Data extracted from a collection:
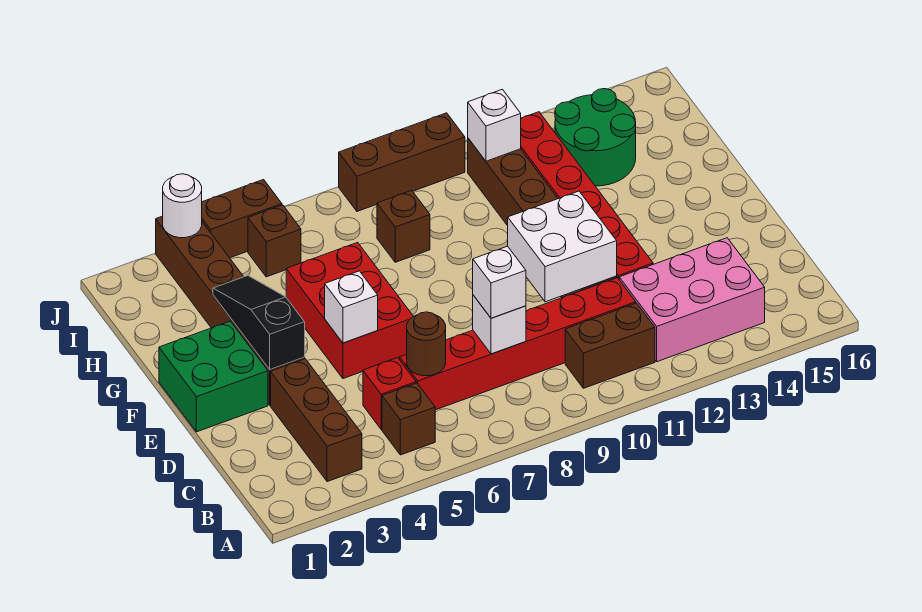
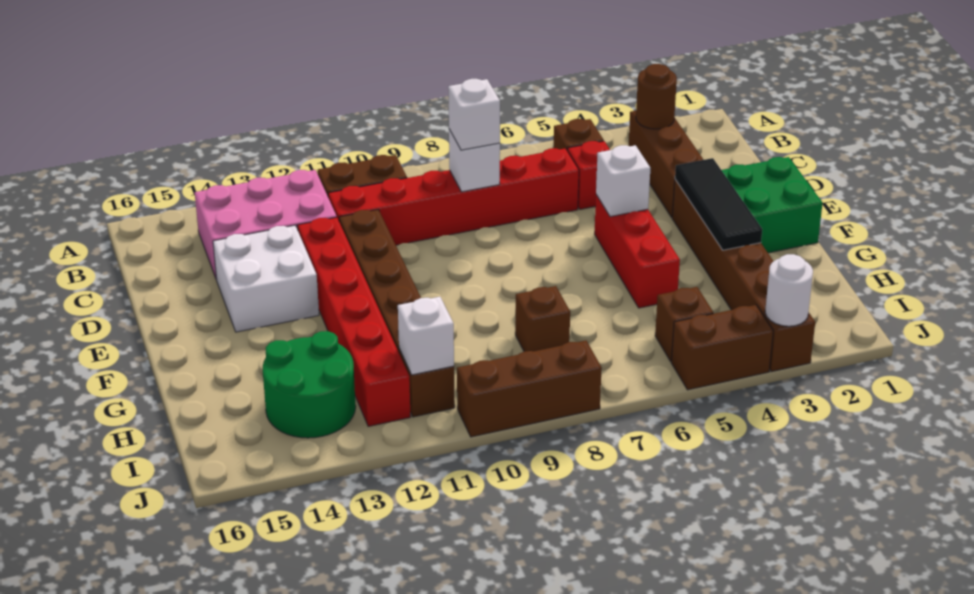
brown round brick C6 level 2 -> brown round brick B3 level 2
white brick D10:E11 level 2 -> white brick D13:E14 level 1
black slope E3:G3 level 2 top E -> black tile E3:G3 level 2
red brick E5:G6 level 1 -> red brick E5:G5 level 1

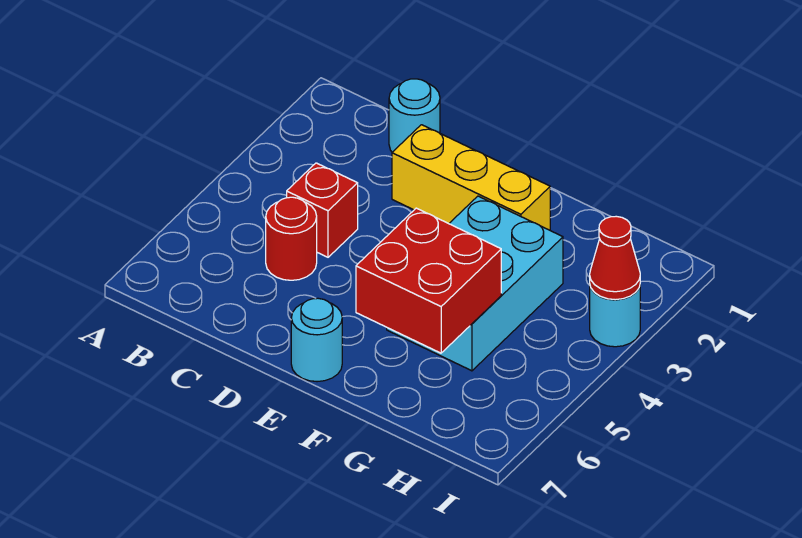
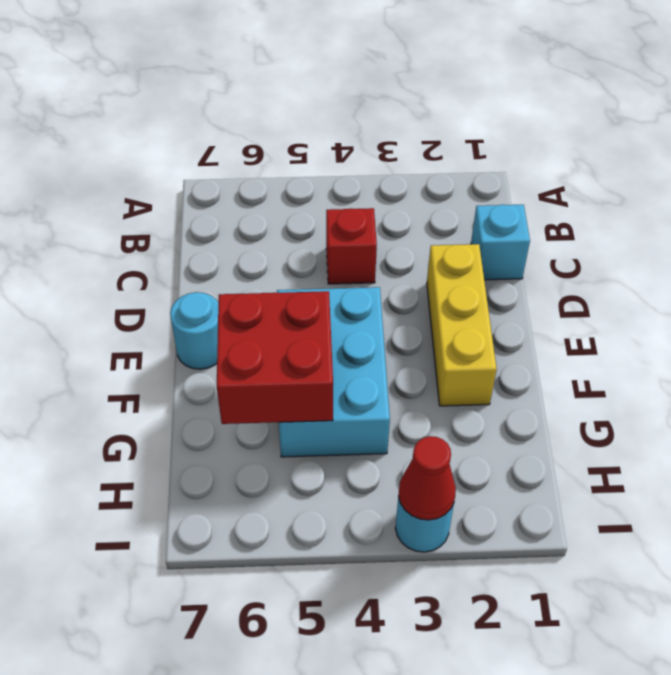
cyan round brick C1 level 1 -> cyan brick C1 level 1
red round brick C5 level 1 -> none
cyan brick F3:G5 level 1 -> cyan brick E4:G5 level 1

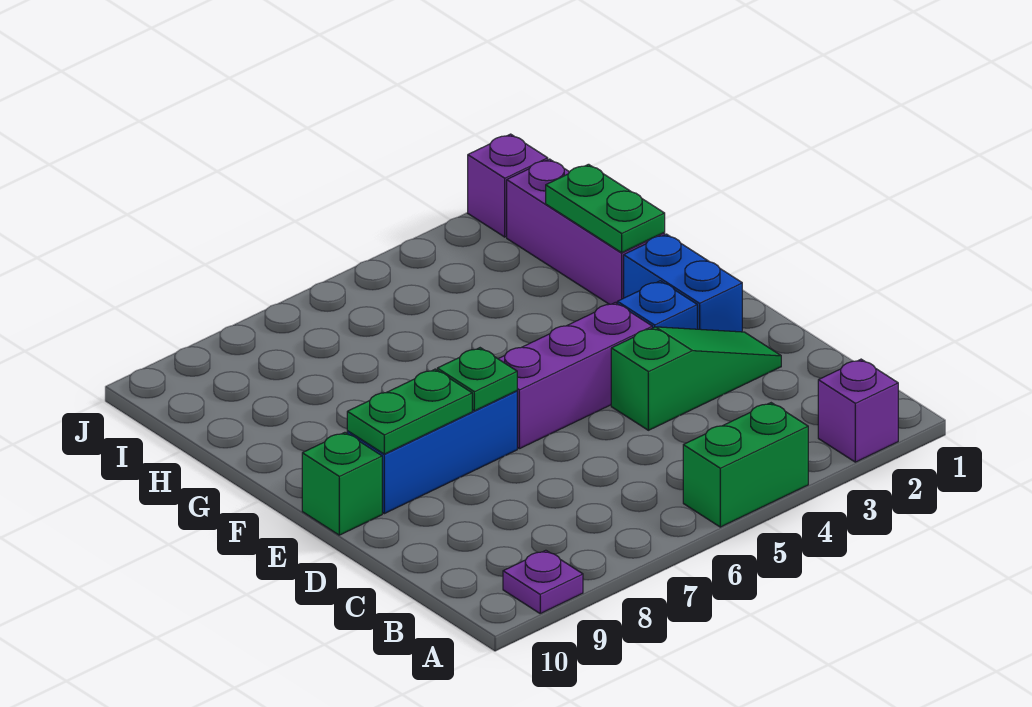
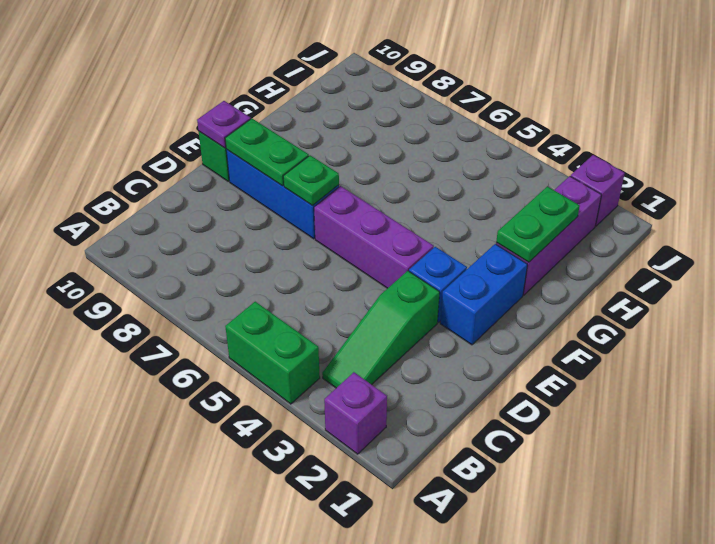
purple plate A9 level 1 -> purple plate E10 level 2
green slope D2:D4 level 1 top 4 -> green slope B3:D3 level 1 top D

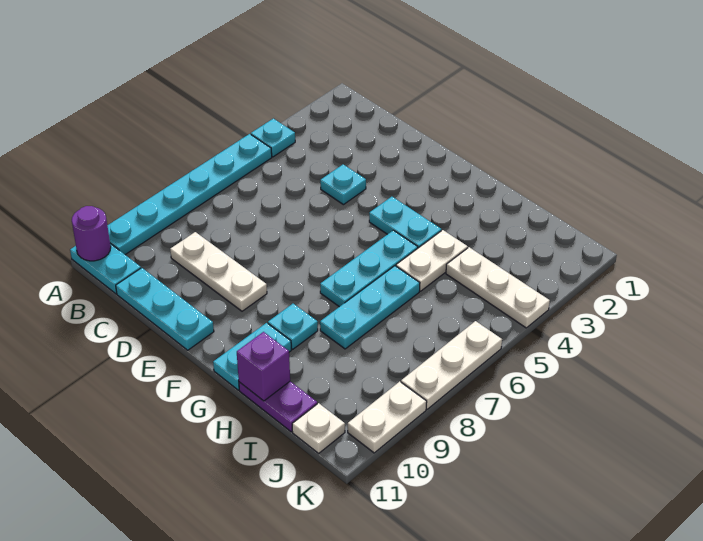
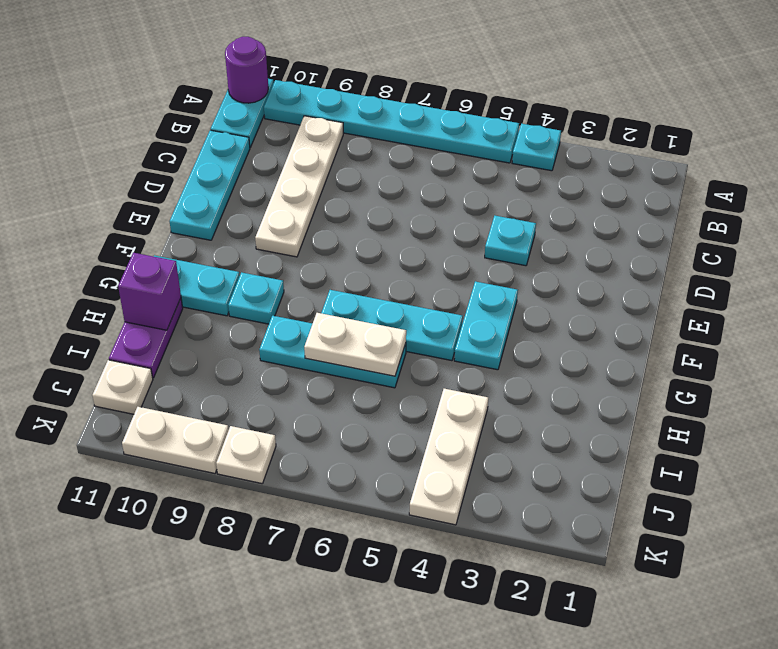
white plate C9:E9 level 1 -> white plate B9:E9 level 1
white plate H4:H5 level 1 -> white plate H6:H7 level 2
white plate K6:K8 level 1 -> white plate K8 level 1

AIM OF THE TASK:
Select and copy every line from the records that includes the word "brick".

EXERCISE RESULT:
brown round brick C6 level 2 -> brown round brick B3 level 2
white brick D10:E11 level 2 -> white brick D13:E14 level 1
red brick E5:G6 level 1 -> red brick E5:G5 level 1
cyan round brick C1 level 1 -> cyan brick C1 level 1
red round brick C5 level 1 -> none
cyan brick F3:G5 level 1 -> cyan brick E4:G5 level 1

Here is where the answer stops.